■ What you should do
Everything from the line containing "turquoise button: 5 -> 4" through the line containing "white dice: 2 -> 0" in the listing below should be copied exactly, and nothing more.
Stored data Block Start
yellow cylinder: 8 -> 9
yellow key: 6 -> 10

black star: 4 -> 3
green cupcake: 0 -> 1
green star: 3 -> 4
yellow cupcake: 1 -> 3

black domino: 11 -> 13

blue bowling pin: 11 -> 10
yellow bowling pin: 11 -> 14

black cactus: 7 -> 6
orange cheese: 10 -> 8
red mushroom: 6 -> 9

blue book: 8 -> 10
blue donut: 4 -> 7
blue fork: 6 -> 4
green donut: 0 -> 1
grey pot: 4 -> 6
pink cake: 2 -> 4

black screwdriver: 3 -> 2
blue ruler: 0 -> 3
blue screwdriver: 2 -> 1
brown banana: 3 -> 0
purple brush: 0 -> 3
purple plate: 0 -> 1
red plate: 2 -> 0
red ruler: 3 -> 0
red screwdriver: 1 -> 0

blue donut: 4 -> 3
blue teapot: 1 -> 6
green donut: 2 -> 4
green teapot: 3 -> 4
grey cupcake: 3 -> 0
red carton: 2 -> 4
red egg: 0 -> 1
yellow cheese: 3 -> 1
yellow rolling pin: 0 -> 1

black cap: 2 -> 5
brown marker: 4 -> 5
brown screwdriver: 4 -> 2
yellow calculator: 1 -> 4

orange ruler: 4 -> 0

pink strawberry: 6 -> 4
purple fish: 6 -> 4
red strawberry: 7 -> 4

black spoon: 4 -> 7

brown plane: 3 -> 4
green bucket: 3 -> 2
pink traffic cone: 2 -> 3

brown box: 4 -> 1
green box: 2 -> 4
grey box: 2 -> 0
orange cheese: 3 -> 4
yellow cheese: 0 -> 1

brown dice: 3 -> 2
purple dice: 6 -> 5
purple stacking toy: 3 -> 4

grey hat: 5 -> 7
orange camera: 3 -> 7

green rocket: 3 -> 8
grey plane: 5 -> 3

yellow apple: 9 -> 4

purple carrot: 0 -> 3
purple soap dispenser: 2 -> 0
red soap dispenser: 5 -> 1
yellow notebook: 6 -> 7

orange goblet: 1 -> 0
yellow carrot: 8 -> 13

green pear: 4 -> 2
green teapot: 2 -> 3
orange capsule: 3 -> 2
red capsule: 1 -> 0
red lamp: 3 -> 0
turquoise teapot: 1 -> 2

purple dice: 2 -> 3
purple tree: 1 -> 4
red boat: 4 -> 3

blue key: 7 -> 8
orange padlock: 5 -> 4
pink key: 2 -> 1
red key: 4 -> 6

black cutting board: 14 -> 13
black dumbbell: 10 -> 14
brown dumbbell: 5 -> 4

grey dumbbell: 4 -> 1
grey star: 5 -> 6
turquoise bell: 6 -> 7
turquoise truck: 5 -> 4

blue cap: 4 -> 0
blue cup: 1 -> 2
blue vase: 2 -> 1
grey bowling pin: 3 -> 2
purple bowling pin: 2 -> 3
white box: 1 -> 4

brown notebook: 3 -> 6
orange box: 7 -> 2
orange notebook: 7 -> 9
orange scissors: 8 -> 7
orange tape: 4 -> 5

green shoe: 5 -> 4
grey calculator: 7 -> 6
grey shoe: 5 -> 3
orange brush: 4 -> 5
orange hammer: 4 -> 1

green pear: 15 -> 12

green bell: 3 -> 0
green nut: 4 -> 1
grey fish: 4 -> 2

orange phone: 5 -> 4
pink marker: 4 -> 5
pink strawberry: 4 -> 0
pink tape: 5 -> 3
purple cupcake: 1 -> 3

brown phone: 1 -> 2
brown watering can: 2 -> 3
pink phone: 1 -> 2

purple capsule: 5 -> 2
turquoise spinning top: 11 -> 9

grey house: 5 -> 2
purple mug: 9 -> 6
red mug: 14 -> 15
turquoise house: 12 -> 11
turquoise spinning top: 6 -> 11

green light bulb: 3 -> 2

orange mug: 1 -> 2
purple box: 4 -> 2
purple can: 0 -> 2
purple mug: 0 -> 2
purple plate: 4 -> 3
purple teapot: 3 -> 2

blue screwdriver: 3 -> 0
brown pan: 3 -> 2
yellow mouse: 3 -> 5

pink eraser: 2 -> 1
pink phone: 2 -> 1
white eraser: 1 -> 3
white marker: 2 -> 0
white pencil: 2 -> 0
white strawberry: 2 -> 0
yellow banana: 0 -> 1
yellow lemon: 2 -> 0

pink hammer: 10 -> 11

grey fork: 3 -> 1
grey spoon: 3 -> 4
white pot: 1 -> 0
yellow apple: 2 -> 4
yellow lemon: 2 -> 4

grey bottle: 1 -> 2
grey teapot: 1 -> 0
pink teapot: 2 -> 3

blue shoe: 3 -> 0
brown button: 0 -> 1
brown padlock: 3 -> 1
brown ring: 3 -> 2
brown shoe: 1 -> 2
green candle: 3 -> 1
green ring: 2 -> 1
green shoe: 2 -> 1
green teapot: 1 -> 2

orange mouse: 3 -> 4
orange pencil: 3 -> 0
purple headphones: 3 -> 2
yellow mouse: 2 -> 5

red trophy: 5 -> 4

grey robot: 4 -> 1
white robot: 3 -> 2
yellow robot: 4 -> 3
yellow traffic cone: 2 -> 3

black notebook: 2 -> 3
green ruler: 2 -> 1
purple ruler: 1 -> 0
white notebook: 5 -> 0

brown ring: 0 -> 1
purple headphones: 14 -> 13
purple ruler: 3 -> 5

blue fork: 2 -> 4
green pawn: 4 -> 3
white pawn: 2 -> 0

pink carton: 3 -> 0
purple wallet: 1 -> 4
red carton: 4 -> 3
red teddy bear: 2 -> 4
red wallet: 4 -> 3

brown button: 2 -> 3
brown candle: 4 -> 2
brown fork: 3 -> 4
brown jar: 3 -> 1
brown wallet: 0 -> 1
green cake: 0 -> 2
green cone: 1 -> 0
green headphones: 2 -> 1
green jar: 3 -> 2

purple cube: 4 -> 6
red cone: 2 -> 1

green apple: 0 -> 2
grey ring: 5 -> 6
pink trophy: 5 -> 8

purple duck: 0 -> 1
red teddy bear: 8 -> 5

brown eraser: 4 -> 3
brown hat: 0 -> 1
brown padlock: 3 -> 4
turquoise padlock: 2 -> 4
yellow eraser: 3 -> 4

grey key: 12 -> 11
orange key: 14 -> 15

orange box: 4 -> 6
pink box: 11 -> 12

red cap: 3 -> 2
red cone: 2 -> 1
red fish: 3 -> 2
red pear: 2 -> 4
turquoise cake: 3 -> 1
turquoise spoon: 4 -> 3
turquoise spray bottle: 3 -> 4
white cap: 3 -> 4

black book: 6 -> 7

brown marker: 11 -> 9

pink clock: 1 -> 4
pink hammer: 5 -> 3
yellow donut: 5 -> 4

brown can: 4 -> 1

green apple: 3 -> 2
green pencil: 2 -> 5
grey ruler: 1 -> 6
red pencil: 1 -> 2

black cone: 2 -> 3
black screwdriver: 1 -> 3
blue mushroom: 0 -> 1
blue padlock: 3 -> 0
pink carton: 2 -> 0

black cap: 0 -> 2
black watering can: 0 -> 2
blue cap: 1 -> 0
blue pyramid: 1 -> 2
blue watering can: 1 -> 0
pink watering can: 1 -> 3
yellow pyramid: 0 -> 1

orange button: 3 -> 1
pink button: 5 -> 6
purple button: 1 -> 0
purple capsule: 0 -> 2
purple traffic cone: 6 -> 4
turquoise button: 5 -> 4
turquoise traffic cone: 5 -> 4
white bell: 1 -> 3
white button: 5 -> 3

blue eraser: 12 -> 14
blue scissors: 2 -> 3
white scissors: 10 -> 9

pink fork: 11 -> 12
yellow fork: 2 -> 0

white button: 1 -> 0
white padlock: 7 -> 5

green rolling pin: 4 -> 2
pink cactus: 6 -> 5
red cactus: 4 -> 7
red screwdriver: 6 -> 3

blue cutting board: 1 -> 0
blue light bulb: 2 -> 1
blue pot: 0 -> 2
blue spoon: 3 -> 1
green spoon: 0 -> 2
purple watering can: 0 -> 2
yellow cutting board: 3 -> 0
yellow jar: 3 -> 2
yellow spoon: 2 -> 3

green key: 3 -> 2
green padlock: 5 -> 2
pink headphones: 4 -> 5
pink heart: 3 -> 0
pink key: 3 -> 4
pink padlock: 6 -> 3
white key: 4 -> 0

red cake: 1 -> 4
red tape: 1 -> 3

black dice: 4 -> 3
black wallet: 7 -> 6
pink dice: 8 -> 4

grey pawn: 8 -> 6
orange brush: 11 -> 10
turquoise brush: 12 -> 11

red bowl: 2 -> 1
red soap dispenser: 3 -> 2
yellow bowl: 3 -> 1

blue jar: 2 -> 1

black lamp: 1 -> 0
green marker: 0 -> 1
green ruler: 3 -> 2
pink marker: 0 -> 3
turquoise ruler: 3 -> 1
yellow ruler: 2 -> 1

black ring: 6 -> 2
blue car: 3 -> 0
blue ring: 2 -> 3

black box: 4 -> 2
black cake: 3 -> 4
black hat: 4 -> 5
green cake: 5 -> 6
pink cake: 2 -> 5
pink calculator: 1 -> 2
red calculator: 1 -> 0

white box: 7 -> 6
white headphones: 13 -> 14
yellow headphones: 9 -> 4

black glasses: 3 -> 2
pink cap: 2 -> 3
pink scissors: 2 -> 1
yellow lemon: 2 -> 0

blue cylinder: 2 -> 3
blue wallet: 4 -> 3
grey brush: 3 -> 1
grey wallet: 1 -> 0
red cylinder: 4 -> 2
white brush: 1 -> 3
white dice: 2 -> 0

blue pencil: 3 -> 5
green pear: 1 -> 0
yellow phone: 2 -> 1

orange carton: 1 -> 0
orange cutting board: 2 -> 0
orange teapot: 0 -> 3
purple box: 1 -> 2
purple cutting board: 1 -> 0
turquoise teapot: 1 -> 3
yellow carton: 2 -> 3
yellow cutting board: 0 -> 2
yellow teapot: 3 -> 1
Stored data Block End
■ Your response
turquoise button: 5 -> 4
turquoise traffic cone: 5 -> 4
white bell: 1 -> 3
white button: 5 -> 3

blue eraser: 12 -> 14
blue scissors: 2 -> 3
white scissors: 10 -> 9

pink fork: 11 -> 12
yellow fork: 2 -> 0

white button: 1 -> 0
white padlock: 7 -> 5

green rolling pin: 4 -> 2
pink cactus: 6 -> 5
red cactus: 4 -> 7
red screwdriver: 6 -> 3

blue cutting board: 1 -> 0
blue light bulb: 2 -> 1
blue pot: 0 -> 2
blue spoon: 3 -> 1
green spoon: 0 -> 2
purple watering can: 0 -> 2
yellow cutting board: 3 -> 0
yellow jar: 3 -> 2
yellow spoon: 2 -> 3

green key: 3 -> 2
green padlock: 5 -> 2
pink headphones: 4 -> 5
pink heart: 3 -> 0
pink key: 3 -> 4
pink padlock: 6 -> 3
white key: 4 -> 0

red cake: 1 -> 4
red tape: 1 -> 3

black dice: 4 -> 3
black wallet: 7 -> 6
pink dice: 8 -> 4

grey pawn: 8 -> 6
orange brush: 11 -> 10
turquoise brush: 12 -> 11

red bowl: 2 -> 1
red soap dispenser: 3 -> 2
yellow bowl: 3 -> 1

blue jar: 2 -> 1

black lamp: 1 -> 0
green marker: 0 -> 1
green ruler: 3 -> 2
pink marker: 0 -> 3
turquoise ruler: 3 -> 1
yellow ruler: 2 -> 1

black ring: 6 -> 2
blue car: 3 -> 0
blue ring: 2 -> 3

black box: 4 -> 2
black cake: 3 -> 4
black hat: 4 -> 5
green cake: 5 -> 6
pink cake: 2 -> 5
pink calculator: 1 -> 2
red calculator: 1 -> 0

white box: 7 -> 6
white headphones: 13 -> 14
yellow headphones: 9 -> 4

black glasses: 3 -> 2
pink cap: 2 -> 3
pink scissors: 2 -> 1
yellow lemon: 2 -> 0

blue cylinder: 2 -> 3
blue wallet: 4 -> 3
grey brush: 3 -> 1
grey wallet: 1 -> 0
red cylinder: 4 -> 2
white brush: 1 -> 3
white dice: 2 -> 0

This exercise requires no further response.